Task: In the records below, begin at the line containing "pink key [98,326,195,371] -> none" and end at the line containing "orange spinning top [270,269,357,348]"; quote every line in that span exactly, including both boundary lines, and no others.

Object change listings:
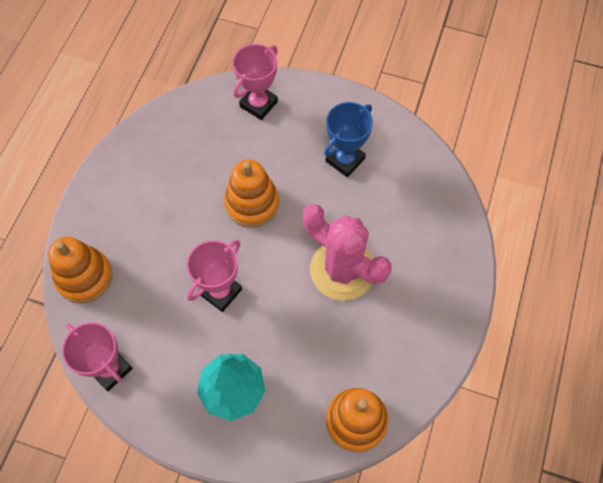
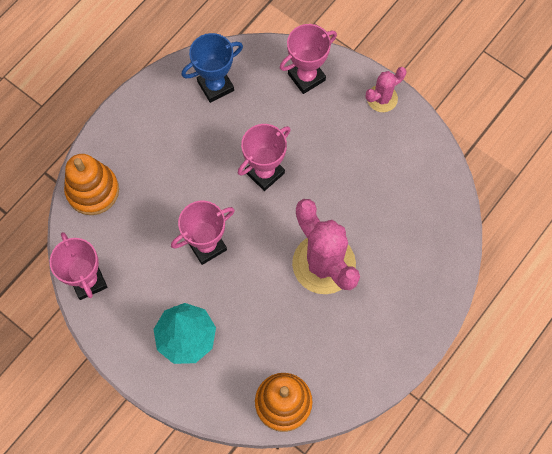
camera: 20 degrees right, 5 degrees up
orange stacking toy [224,159,279,227] -> pink trophy [238,124,291,191]
blue trophy [324,102,373,177] -> blue trophy moved to [181,33,243,103]
none -> pink cactus [366,67,406,112]

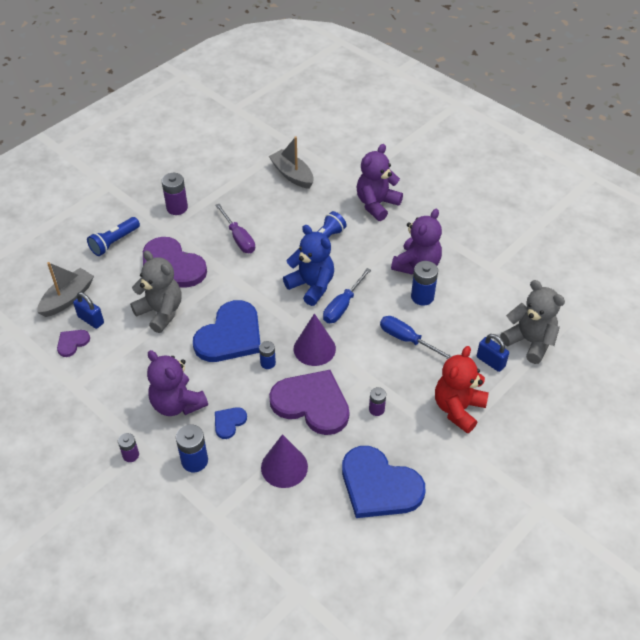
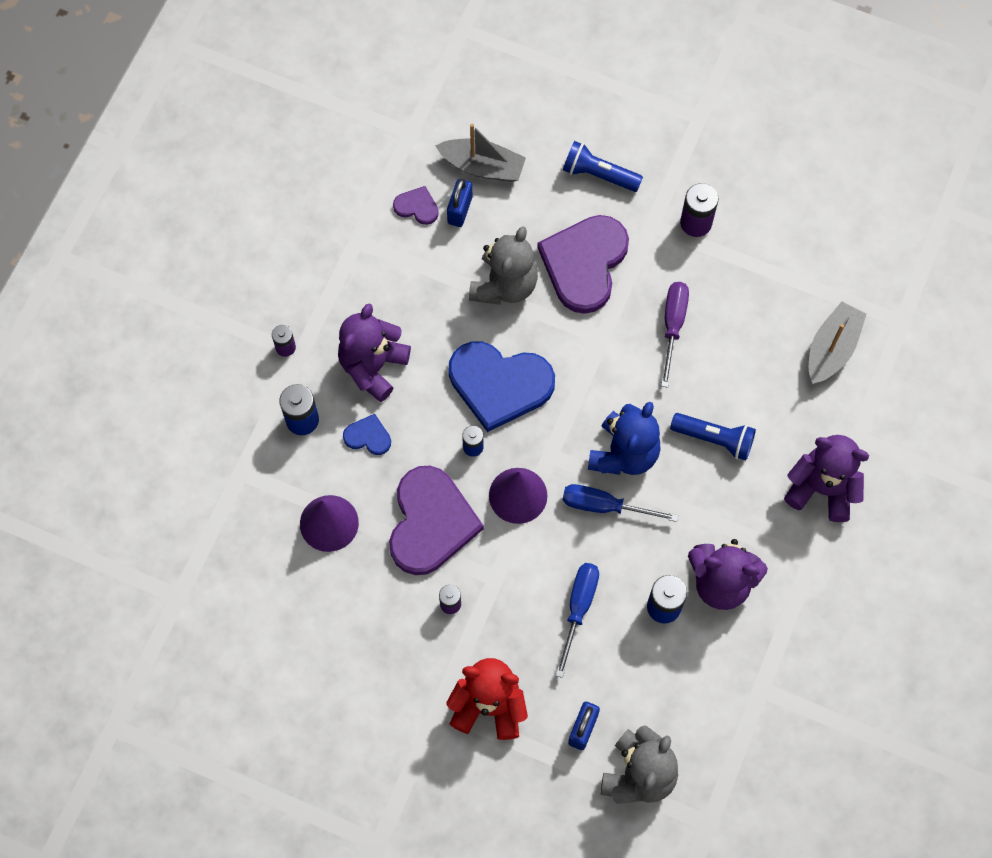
camera: 70 degrees right, 20 degrees up
purple screwdriver [215,204,255,253] -> purple screwdriver turned 150 degrees clockwise [661,282,689,388]
blue heart [342,446,426,518] -> none

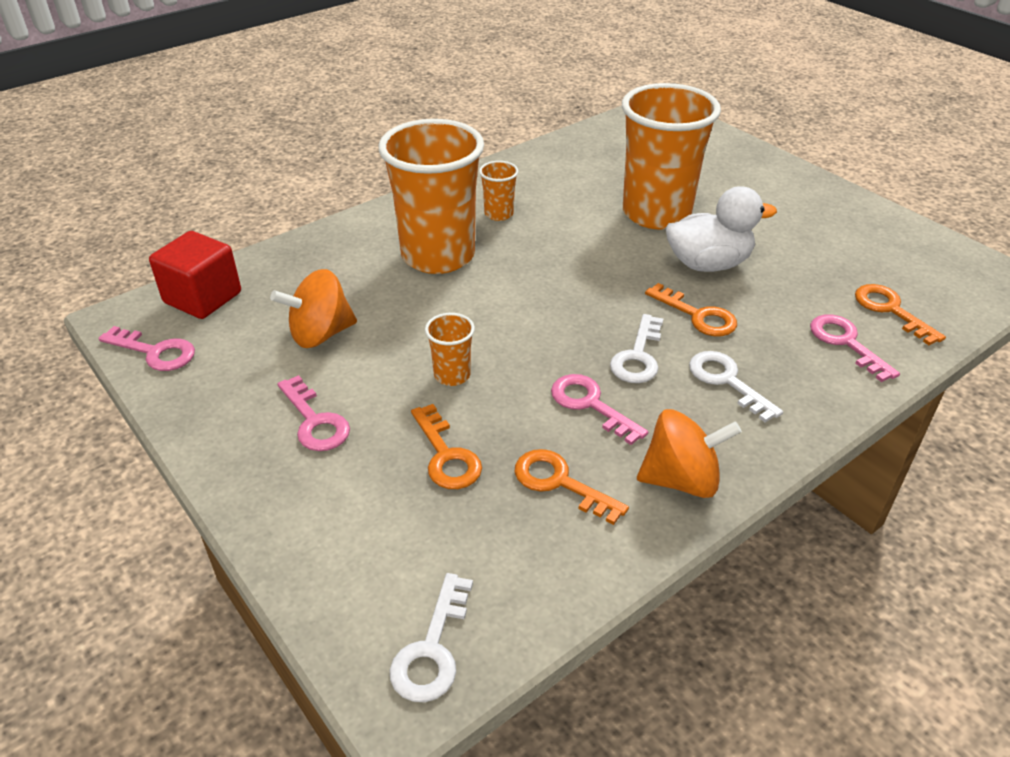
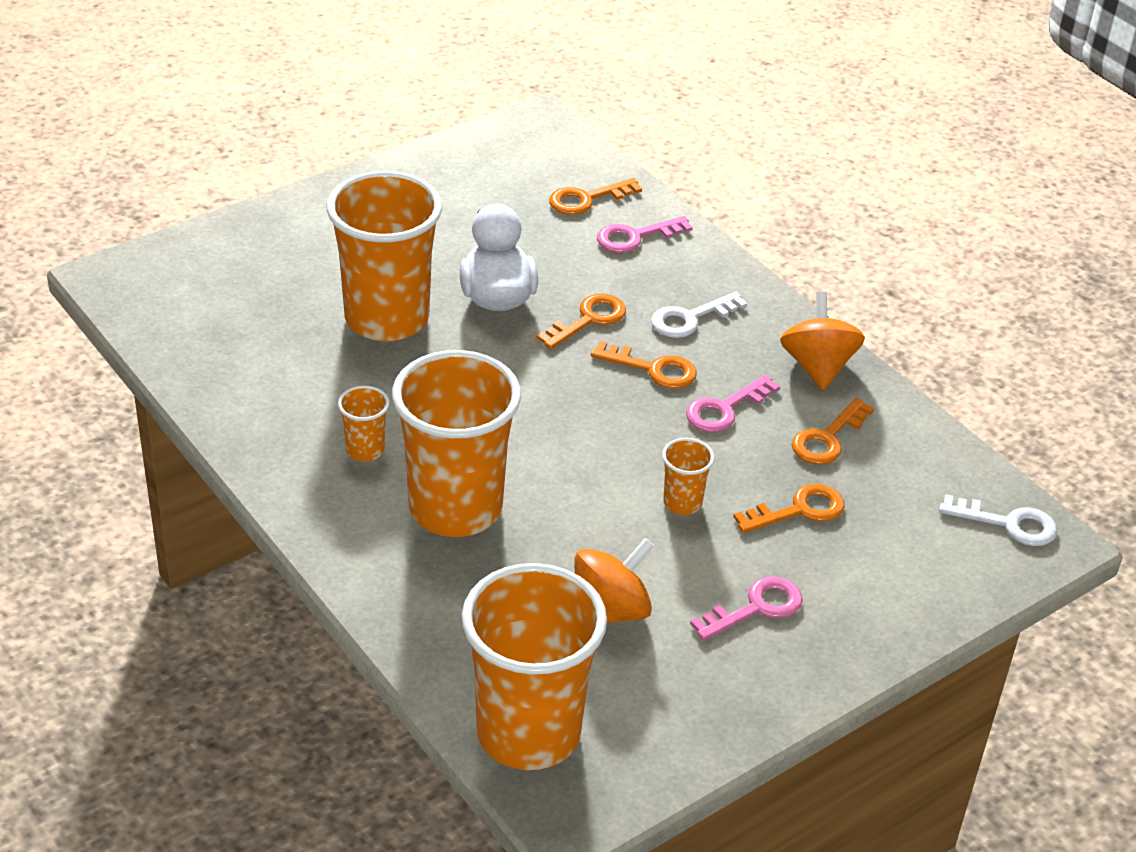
camera: 90 degrees left, 0 degrees up
pink key [98,326,195,371] -> none
red cube [149,231,241,319] -> orange cup [462,563,607,770]
orange spinning top [270,269,357,348] -> orange spinning top turned 105 degrees counterclockwise [574,538,654,624]
white key [610,314,663,383] -> orange key [591,341,697,389]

Exercise answer:
pink key [98,326,195,371] -> none
red cube [149,231,241,319] -> orange cup [462,563,607,770]
orange spinning top [270,269,357,348] -> orange spinning top turned 105 degrees counterclockwise [574,538,654,624]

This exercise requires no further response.